> _PROBLEM DETAILS_
Look through the data below and, wherever a line carries the word "turquoise", please copy that line.

----- DATA FOR THE TASK -----

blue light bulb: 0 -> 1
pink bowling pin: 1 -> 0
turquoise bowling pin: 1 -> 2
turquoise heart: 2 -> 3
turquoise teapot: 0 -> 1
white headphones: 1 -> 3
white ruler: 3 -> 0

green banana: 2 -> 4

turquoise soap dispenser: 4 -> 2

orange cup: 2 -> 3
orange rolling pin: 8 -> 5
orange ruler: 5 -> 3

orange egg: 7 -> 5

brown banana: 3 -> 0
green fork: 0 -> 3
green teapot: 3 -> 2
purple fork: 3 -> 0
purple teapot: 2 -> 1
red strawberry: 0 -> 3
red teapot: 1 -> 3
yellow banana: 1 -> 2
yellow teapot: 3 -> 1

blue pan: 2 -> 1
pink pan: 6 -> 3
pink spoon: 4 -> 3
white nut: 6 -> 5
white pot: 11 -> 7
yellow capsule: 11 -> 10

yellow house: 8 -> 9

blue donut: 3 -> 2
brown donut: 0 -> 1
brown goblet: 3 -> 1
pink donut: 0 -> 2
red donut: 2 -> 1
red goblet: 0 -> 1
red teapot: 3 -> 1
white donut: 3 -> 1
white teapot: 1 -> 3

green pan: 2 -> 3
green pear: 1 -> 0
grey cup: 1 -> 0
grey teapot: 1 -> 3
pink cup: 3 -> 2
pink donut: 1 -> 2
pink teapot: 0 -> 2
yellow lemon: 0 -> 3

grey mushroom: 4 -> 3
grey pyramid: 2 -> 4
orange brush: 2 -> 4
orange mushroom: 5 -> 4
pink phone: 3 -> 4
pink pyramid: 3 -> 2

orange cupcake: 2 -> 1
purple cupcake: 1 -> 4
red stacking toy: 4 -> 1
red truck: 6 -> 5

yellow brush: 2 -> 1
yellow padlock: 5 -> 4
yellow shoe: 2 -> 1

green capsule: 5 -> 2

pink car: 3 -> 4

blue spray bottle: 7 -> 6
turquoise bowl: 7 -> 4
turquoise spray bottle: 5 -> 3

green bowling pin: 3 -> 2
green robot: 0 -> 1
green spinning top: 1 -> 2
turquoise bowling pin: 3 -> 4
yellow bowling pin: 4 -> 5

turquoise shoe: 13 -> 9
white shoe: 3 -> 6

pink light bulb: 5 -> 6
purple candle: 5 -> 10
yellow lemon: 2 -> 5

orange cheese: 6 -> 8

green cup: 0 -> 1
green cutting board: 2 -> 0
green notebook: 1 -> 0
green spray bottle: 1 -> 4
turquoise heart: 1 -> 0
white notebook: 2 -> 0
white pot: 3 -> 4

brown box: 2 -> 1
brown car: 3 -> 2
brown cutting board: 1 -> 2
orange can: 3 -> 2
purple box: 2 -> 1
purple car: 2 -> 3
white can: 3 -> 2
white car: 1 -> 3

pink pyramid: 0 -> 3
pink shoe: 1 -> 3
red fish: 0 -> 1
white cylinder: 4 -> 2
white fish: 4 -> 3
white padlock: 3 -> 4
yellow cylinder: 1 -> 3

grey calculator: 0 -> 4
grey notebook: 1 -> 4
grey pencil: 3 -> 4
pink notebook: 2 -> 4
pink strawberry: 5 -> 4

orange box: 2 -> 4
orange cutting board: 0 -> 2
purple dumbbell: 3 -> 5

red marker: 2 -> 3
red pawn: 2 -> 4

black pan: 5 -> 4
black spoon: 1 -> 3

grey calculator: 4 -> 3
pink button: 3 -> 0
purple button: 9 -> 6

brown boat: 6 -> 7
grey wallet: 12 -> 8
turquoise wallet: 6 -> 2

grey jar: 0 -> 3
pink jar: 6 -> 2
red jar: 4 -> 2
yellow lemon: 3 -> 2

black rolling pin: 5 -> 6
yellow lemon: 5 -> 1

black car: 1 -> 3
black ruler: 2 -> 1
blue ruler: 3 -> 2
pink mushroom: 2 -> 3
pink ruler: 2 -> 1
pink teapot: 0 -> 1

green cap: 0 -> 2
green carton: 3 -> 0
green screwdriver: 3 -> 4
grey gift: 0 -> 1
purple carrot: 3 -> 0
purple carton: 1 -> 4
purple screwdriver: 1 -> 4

-----

> _RESPONSE_
turquoise bowling pin: 1 -> 2
turquoise heart: 2 -> 3
turquoise teapot: 0 -> 1
turquoise soap dispenser: 4 -> 2
turquoise bowl: 7 -> 4
turquoise spray bottle: 5 -> 3
turquoise bowling pin: 3 -> 4
turquoise shoe: 13 -> 9
turquoise heart: 1 -> 0
turquoise wallet: 6 -> 2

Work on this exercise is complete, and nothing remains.